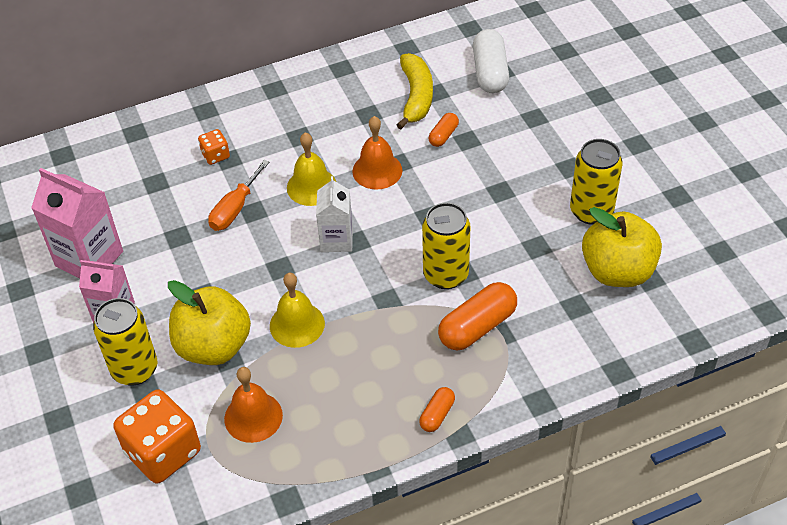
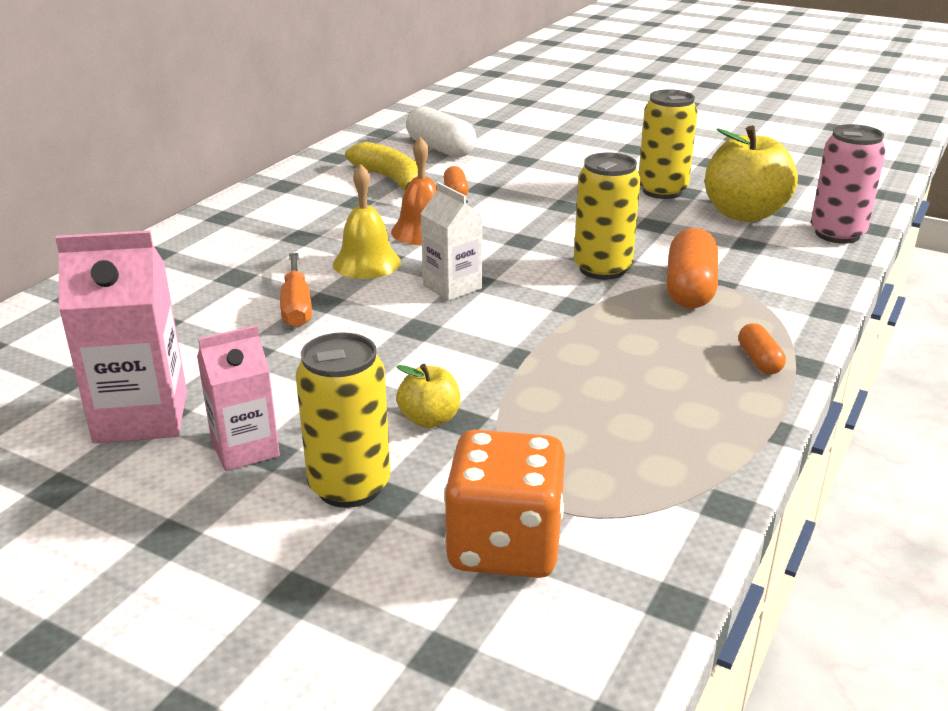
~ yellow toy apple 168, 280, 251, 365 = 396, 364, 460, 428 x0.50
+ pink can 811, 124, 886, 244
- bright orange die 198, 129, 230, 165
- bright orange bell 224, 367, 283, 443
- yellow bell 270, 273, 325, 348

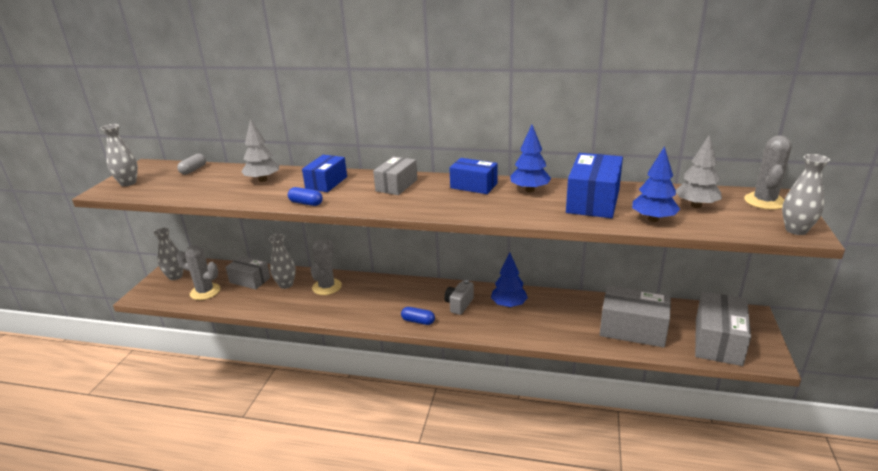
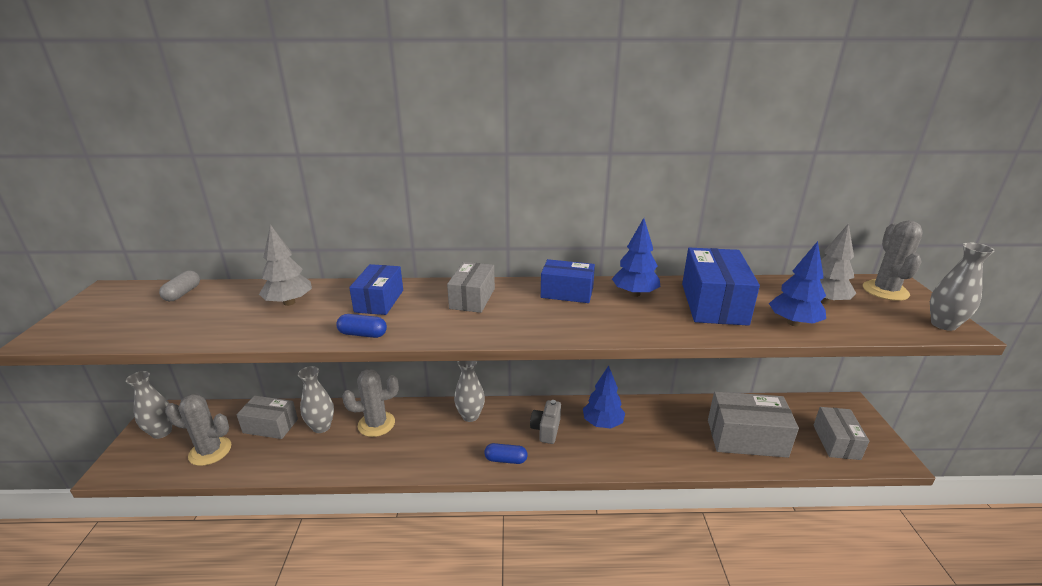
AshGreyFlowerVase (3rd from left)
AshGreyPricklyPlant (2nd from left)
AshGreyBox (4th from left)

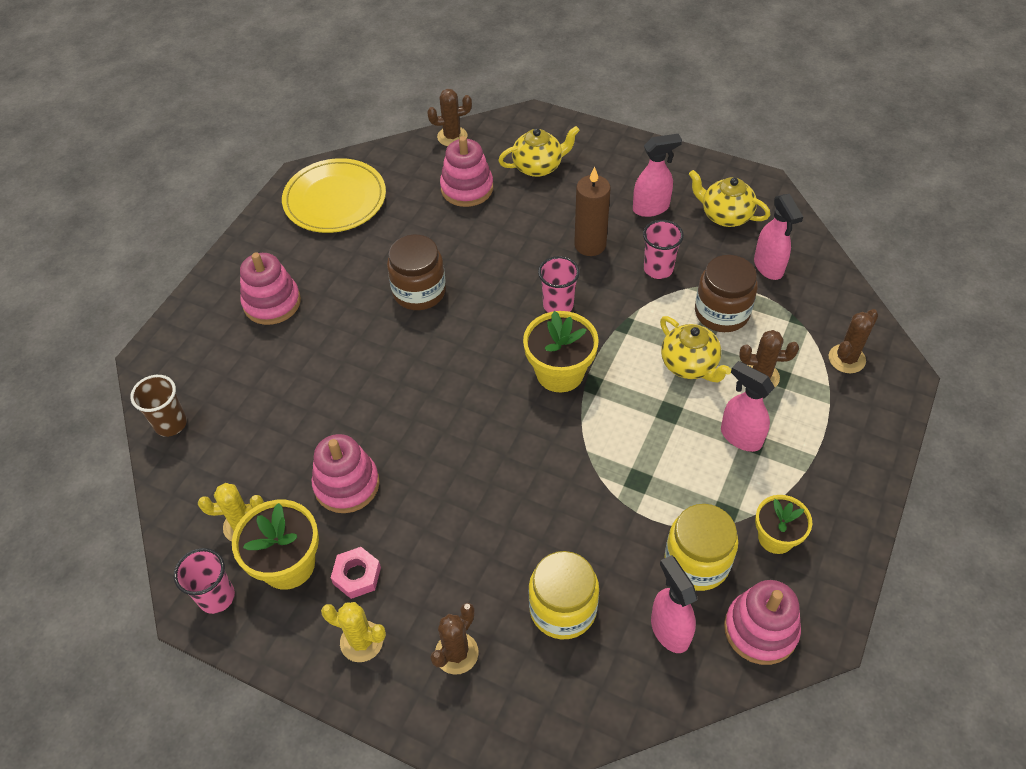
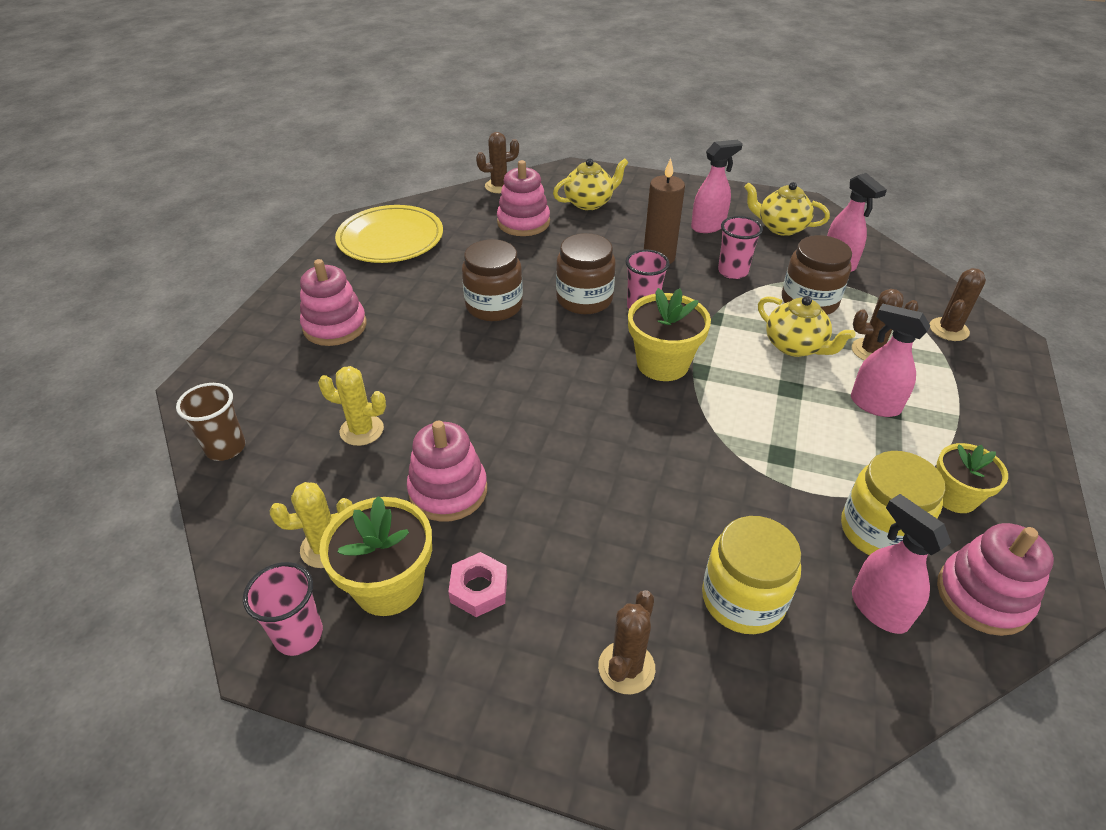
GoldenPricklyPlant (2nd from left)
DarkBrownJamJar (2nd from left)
^^^^^^^^
WHAT YOU HAVE TO DO | Every picture stays out; reproduce exactly the lines from the one with "AshGreyFlowerVase (3rd from left)" through the last line of the data above.

EXERCISE OUTPUT |
AshGreyFlowerVase (3rd from left)
AshGreyPricklyPlant (2nd from left)
AshGreyBox (4th from left)

GoldenPricklyPlant (2nd from left)
DarkBrownJamJar (2nd from left)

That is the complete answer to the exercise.